#### Records provided ####

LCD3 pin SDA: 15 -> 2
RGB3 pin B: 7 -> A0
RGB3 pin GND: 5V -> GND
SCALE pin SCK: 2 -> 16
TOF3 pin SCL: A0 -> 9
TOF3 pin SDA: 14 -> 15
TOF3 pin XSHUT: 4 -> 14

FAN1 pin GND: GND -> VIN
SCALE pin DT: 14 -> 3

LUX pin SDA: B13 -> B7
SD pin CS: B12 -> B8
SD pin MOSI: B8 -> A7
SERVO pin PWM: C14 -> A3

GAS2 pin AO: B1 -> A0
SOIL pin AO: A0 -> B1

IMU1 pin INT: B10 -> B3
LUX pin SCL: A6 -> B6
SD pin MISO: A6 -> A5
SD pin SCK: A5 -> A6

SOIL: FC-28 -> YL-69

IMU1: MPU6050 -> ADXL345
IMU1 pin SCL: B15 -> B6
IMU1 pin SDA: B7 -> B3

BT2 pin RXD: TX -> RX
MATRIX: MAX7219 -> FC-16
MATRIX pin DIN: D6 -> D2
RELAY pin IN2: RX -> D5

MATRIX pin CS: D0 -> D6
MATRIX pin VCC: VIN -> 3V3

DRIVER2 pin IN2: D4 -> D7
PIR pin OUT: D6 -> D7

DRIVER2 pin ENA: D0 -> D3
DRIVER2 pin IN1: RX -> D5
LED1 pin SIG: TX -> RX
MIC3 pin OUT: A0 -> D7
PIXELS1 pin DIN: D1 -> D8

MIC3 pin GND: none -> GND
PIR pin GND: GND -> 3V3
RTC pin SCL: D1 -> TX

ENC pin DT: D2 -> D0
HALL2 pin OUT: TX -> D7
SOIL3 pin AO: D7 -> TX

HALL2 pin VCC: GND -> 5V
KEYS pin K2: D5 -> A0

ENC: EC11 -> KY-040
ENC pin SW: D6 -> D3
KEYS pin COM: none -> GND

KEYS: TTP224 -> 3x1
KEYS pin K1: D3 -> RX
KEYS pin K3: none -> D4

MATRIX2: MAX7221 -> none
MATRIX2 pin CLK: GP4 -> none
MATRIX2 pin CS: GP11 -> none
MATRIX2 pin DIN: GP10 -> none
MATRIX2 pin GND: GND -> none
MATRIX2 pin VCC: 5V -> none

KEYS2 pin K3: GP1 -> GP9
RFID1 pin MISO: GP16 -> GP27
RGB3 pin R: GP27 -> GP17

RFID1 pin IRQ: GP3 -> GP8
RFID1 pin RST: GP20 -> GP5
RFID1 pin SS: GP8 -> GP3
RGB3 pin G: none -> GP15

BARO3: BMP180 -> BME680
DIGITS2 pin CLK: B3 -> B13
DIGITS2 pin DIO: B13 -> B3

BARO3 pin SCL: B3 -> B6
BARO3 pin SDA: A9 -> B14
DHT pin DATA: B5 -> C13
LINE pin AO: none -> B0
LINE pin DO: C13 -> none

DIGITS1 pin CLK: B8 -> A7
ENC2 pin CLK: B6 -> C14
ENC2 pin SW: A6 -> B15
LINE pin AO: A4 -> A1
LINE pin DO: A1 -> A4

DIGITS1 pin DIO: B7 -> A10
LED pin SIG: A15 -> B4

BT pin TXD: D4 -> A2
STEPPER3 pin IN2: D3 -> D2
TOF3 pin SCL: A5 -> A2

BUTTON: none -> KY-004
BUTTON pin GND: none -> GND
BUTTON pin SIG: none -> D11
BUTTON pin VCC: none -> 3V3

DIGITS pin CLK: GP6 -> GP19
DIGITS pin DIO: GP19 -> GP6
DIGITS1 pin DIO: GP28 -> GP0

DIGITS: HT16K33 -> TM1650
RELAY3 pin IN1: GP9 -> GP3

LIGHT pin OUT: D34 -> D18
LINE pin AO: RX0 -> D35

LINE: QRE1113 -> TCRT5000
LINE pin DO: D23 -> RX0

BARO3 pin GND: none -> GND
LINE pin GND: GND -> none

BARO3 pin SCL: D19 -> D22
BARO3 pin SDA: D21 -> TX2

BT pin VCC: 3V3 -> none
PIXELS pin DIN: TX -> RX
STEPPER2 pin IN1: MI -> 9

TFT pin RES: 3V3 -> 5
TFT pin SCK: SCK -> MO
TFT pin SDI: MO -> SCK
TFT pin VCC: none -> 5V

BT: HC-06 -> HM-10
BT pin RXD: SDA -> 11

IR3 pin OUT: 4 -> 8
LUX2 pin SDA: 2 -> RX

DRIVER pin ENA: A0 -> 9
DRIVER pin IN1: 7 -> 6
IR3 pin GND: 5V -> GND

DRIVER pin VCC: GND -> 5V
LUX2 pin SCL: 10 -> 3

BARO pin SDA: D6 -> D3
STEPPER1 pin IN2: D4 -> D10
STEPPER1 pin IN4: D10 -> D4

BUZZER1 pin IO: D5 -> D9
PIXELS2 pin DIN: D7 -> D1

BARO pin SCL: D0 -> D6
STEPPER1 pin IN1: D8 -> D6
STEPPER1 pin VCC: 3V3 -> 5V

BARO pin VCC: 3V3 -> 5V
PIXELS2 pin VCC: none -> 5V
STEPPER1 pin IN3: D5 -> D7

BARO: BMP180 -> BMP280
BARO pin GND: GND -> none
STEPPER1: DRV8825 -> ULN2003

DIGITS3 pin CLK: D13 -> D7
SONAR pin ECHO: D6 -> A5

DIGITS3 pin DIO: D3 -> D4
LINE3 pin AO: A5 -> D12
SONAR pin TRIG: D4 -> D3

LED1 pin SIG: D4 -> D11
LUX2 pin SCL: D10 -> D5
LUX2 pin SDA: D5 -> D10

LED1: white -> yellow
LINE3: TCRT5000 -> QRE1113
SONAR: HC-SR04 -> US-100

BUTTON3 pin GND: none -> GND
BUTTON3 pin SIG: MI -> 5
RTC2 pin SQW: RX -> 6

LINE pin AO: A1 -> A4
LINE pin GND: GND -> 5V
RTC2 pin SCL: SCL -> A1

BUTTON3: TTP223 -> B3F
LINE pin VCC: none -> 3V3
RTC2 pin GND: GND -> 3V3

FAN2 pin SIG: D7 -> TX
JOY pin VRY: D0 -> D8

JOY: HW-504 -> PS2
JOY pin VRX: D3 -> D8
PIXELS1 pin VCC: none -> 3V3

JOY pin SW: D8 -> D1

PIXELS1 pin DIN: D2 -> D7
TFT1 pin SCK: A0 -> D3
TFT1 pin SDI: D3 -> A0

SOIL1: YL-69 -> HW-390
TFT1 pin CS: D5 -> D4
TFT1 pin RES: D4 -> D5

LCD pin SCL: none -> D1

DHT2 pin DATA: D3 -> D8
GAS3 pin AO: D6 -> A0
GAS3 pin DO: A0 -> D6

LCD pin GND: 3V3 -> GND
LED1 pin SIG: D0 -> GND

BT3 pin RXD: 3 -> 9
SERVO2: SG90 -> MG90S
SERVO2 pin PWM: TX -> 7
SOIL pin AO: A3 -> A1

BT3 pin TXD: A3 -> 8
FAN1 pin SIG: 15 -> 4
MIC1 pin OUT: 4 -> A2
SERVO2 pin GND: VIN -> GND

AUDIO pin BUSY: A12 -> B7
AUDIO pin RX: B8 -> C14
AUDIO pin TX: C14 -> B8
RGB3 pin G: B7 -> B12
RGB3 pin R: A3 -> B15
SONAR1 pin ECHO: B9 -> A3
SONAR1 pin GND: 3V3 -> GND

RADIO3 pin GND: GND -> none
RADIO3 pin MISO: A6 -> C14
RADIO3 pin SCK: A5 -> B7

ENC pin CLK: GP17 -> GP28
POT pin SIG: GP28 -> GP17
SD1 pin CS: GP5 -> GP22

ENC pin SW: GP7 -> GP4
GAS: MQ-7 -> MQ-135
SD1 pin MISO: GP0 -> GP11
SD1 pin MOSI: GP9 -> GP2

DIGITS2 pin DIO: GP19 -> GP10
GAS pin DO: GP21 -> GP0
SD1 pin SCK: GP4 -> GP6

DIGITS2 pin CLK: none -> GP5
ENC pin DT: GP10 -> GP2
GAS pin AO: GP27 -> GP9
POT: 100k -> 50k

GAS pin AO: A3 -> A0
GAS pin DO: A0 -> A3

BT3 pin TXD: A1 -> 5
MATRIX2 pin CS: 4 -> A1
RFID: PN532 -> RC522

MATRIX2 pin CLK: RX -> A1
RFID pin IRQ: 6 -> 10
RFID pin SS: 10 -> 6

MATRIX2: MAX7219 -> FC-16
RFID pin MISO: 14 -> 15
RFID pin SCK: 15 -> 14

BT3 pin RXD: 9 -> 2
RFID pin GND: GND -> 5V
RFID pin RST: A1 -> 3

####

Work order:
Copy the lines that hold the word "MISO". Take them from the records above.

Exercise answer:
SD pin MISO: A6 -> A5
RFID1 pin MISO: GP16 -> GP27
RADIO3 pin MISO: A6 -> C14
SD1 pin MISO: GP0 -> GP11
RFID pin MISO: 14 -> 15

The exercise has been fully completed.